◆ EXERCISE DIRECTIONS ◆
With images excluded, write out each entry below exactly as given.

◆ DATA IN THIS EXERCISE ◆

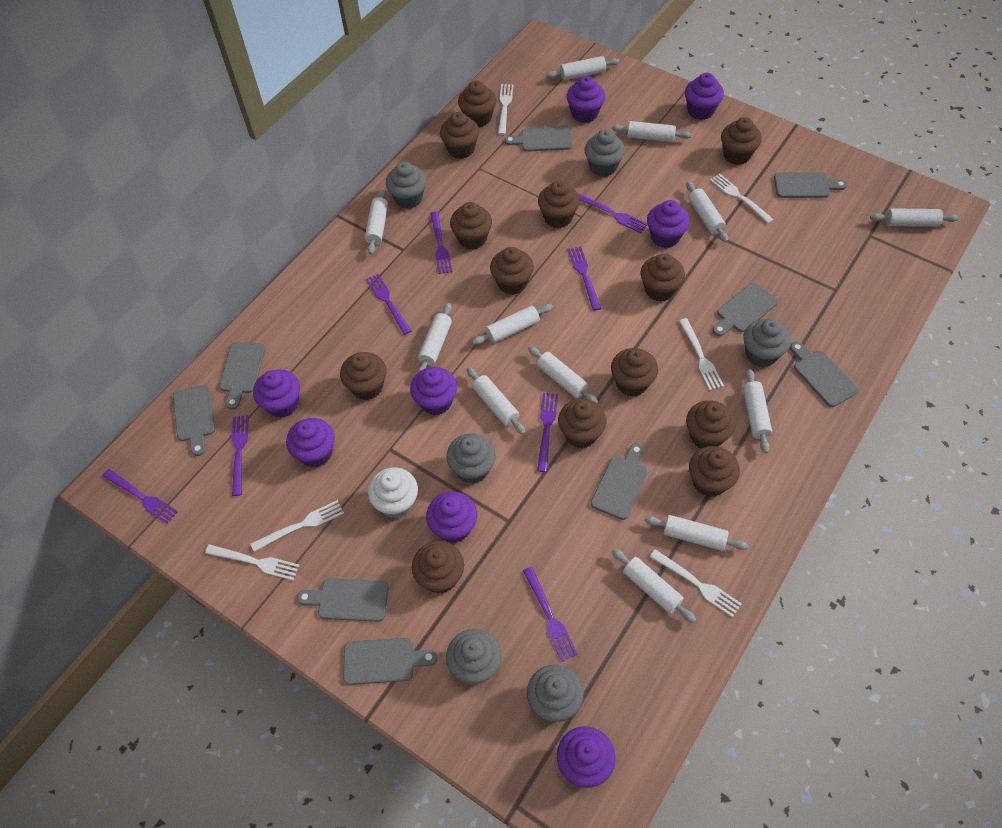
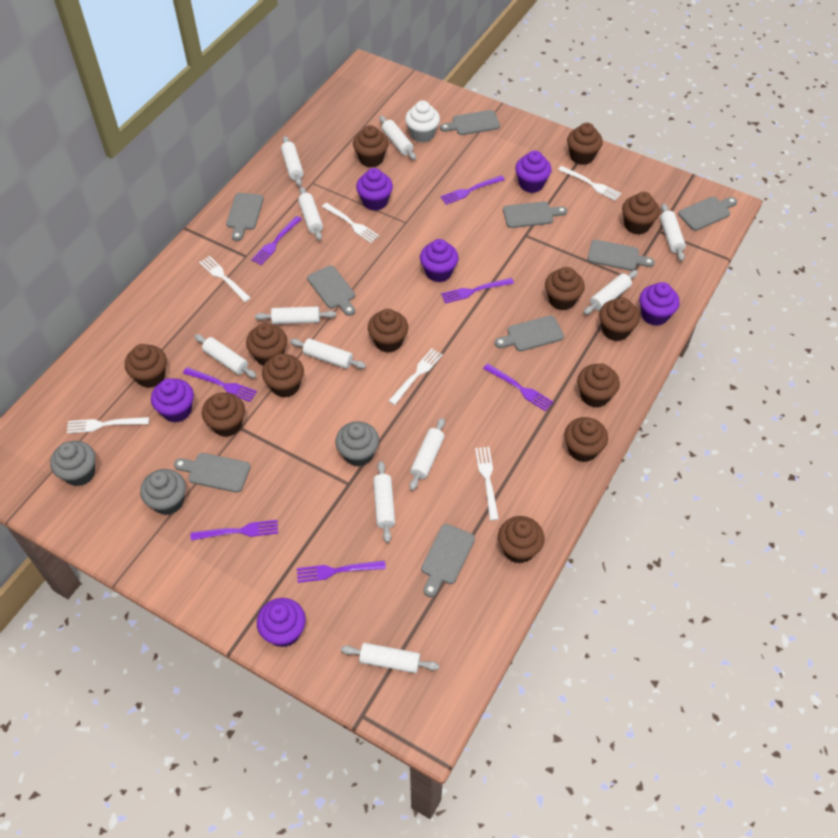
grey cupcake: 6 -> 3
purple cupcake: 8 -> 6
purple fork: 8 -> 7
white rolling pin: 12 -> 11

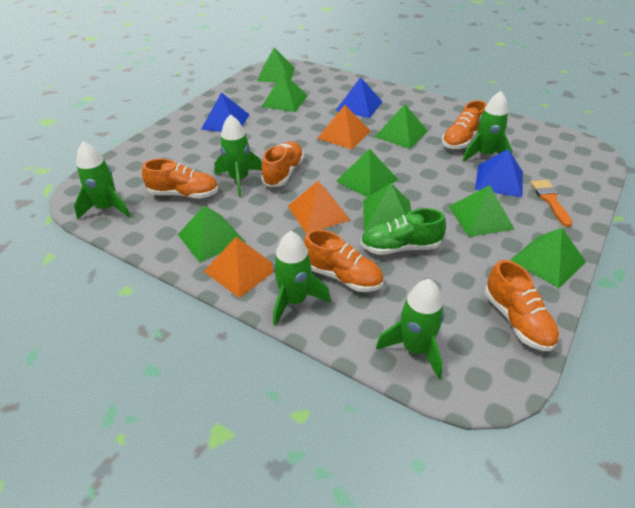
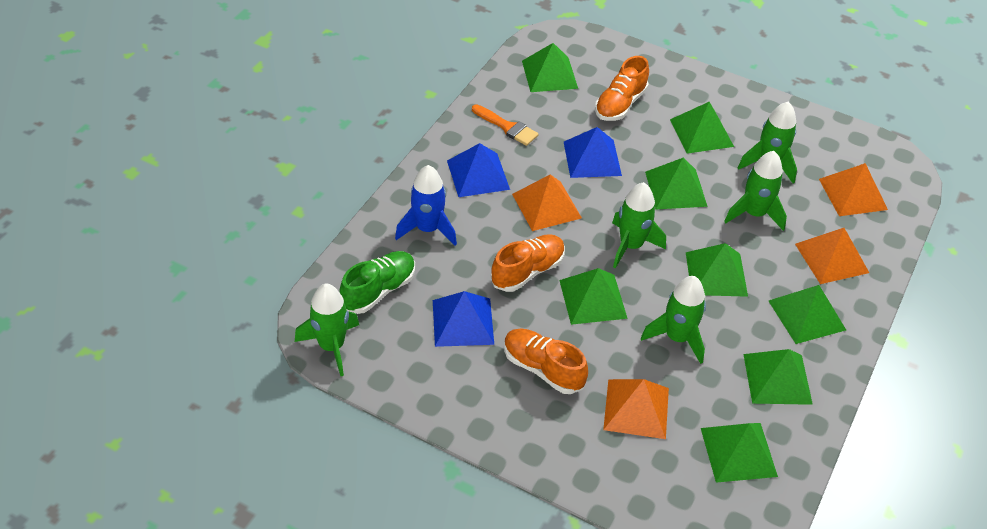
blue rocket: 0 -> 1
orange pyramid: 3 -> 4
orange shoe: 5 -> 3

◆ RESPONSE TO THIS EXERCISE ◆
grey cupcake: 6 -> 3
purple cupcake: 8 -> 6
purple fork: 8 -> 7
white rolling pin: 12 -> 11

blue rocket: 0 -> 1
orange pyramid: 3 -> 4
orange shoe: 5 -> 3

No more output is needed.